== Problem description ==
Rewrite the data between the lines holding "retested [572, 1140]" and "jingle (1013, 573)", inclusive, swapping "center" for "midpoint" and leaving everything else unchanged.

== Exercise input ==
········
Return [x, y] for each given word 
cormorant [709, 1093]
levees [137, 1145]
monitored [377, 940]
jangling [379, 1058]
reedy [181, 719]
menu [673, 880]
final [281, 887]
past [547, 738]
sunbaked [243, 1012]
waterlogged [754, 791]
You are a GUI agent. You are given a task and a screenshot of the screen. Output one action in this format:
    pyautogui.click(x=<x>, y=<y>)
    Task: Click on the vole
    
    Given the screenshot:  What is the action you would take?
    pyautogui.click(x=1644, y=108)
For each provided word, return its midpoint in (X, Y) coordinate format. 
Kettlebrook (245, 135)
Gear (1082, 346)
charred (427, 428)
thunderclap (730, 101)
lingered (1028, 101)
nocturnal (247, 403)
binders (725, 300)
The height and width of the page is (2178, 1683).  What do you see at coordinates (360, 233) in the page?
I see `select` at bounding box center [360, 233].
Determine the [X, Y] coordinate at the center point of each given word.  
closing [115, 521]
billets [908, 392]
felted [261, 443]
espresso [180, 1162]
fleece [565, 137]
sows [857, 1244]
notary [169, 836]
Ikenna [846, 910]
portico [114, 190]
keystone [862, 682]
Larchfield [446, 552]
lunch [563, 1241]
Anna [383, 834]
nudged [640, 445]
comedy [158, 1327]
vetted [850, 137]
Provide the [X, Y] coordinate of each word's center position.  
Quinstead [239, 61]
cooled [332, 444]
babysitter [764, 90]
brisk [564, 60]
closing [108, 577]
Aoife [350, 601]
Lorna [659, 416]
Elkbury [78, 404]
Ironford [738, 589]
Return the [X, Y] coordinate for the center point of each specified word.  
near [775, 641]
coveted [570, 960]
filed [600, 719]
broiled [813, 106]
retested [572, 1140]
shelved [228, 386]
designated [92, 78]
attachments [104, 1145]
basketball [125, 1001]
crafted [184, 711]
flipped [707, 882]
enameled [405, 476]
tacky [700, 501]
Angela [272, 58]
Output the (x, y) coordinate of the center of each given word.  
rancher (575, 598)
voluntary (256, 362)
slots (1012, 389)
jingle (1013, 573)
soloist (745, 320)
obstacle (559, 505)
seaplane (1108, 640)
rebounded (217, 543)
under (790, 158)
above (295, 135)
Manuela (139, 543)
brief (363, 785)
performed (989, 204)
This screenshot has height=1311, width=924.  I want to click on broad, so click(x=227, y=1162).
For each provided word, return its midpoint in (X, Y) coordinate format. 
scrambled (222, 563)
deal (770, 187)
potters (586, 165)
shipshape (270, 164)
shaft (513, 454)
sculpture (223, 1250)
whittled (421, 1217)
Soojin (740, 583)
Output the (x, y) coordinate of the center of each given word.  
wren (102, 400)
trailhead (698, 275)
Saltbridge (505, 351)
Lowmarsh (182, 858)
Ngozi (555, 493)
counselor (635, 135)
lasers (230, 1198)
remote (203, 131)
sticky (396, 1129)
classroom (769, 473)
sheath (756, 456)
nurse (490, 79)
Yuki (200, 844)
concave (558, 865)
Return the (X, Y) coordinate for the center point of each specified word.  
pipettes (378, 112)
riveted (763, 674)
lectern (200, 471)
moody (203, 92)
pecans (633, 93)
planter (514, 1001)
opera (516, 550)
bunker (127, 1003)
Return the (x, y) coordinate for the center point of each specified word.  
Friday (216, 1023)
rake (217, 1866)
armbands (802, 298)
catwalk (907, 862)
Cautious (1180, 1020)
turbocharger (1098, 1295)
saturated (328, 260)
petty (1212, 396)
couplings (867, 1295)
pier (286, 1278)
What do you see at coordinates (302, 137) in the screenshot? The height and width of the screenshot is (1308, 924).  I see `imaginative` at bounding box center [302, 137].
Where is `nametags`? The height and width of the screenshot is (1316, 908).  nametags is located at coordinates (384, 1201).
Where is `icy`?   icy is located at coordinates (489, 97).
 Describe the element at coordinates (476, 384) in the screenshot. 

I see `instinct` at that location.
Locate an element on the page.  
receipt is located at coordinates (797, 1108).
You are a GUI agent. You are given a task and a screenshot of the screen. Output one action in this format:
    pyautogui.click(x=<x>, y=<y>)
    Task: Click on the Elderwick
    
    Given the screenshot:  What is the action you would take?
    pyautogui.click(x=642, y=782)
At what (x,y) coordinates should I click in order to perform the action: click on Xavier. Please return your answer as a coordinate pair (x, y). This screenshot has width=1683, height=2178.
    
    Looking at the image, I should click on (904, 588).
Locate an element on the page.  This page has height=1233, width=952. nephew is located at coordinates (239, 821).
········
== Completed task ==
retested [572, 1140]
shelved [228, 386]
designated [92, 78]
attachments [104, 1145]
basketball [125, 1001]
crafted [184, 711]
flipped [707, 882]
enameled [405, 476]
tacky [700, 501]
Angela [272, 58]
Output the (x, y) coordinate of the midpoint of each given word.  
rancher (575, 598)
voluntary (256, 362)
slots (1012, 389)
jingle (1013, 573)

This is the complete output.